**Task prompt**
Beneath this task are the entries; from the line with "green ellipse: (214, 102)" through the last one, transcribe every line exactly and nothing else, skipping pictures.

──────── Supplied material ────────

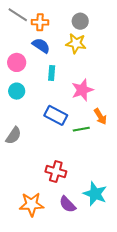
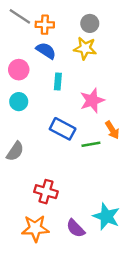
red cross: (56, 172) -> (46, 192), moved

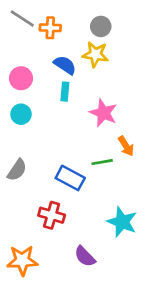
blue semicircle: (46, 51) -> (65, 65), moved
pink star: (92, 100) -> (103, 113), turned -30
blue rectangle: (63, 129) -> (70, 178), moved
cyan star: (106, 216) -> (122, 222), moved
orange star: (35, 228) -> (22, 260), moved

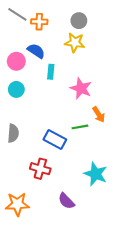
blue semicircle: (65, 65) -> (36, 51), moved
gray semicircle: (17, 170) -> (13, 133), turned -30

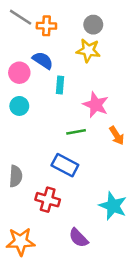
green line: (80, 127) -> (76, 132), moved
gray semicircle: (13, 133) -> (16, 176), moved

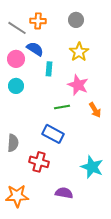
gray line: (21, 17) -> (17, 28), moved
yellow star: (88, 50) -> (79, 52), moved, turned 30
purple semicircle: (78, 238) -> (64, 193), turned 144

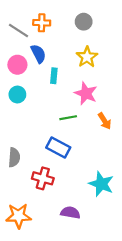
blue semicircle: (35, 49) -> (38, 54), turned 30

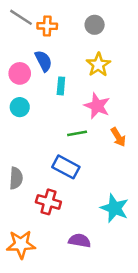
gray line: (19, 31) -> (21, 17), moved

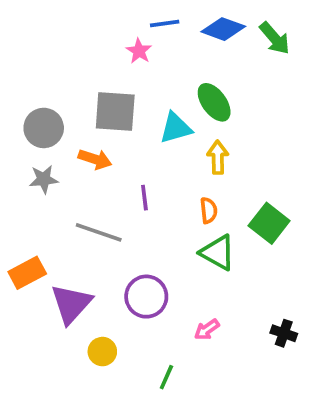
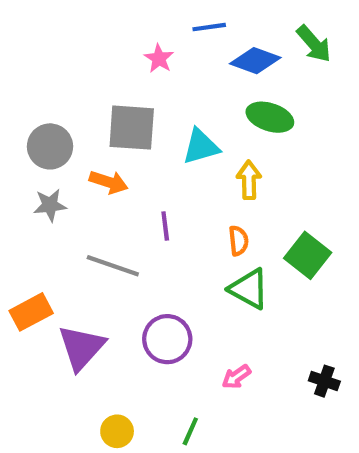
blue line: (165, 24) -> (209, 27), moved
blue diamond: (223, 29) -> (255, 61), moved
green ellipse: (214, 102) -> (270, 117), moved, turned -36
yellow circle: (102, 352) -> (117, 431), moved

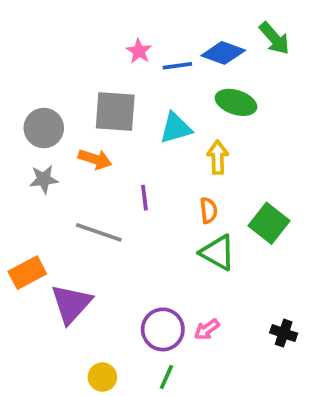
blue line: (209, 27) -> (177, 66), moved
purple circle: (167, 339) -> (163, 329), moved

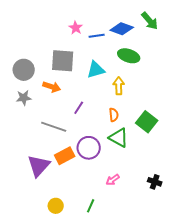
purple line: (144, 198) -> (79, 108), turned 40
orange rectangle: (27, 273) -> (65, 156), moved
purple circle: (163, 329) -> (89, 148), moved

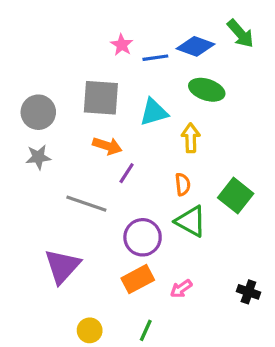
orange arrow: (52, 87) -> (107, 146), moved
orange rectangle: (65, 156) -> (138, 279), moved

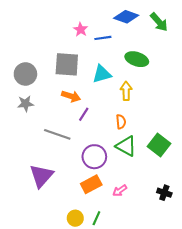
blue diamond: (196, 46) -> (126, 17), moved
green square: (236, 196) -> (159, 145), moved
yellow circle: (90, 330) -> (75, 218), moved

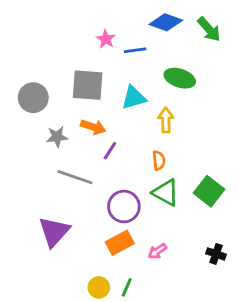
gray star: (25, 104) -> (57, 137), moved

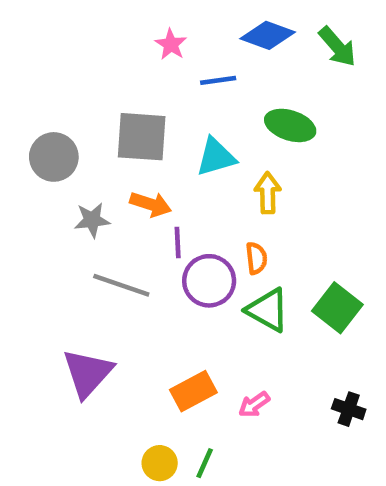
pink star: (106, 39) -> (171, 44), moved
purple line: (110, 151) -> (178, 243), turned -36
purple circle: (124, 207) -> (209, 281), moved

────────

**Task response**
green ellipse: (214, 102) -> (270, 117), moved, turned -36
yellow circle: (102, 352) -> (117, 431), moved

blue line: (209, 27) -> (177, 66), moved
purple circle: (167, 339) -> (163, 329), moved

purple line: (144, 198) -> (79, 108), turned 40
orange rectangle: (27, 273) -> (65, 156), moved
purple circle: (163, 329) -> (89, 148), moved

orange arrow: (52, 87) -> (107, 146), moved
orange rectangle: (65, 156) -> (138, 279), moved

blue diamond: (196, 46) -> (126, 17), moved
green square: (236, 196) -> (159, 145), moved
yellow circle: (90, 330) -> (75, 218), moved

gray star: (25, 104) -> (57, 137), moved

pink star: (106, 39) -> (171, 44), moved
purple line: (110, 151) -> (178, 243), turned -36
purple circle: (124, 207) -> (209, 281), moved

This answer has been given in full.